**WHAT THE TASK REQUIRES**
Using the data beneath this instruction, retype only the lines from the one that contains "(214, 321) = (180, 260): black box -> none" down to the one that contains "(331, 210) = (403, 312): white", both included, exactly as they appear.

**SOURCE MATERIAL**
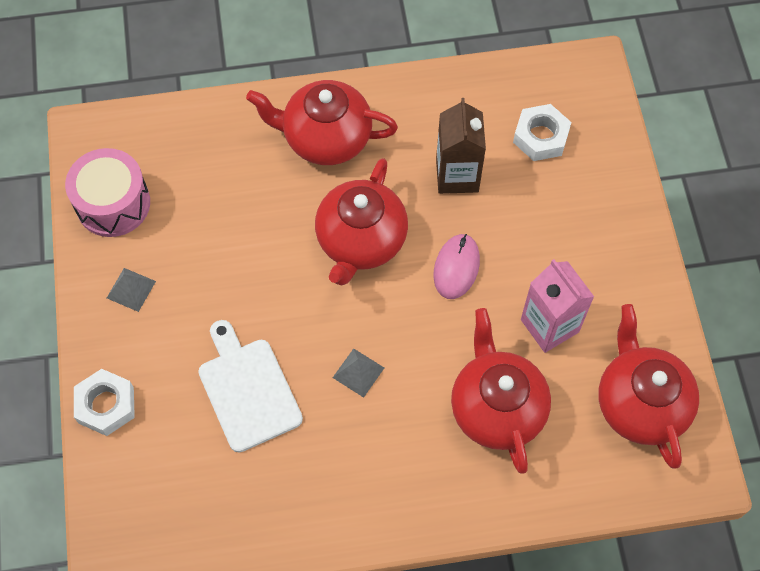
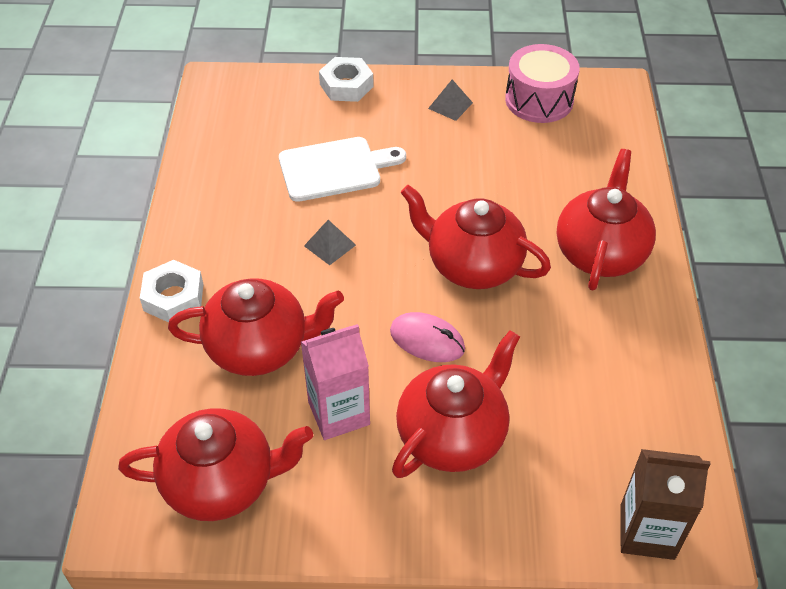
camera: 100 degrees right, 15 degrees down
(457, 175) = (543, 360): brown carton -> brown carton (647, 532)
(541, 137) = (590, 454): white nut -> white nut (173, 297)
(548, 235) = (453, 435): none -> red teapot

==

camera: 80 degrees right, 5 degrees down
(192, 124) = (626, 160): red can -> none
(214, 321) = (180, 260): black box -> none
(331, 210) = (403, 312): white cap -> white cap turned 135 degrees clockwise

**OUTPUT**
(214, 321) = (180, 260): black box -> none
(331, 210) = (403, 312): white cap -> white cap turned 135 degrees clockwise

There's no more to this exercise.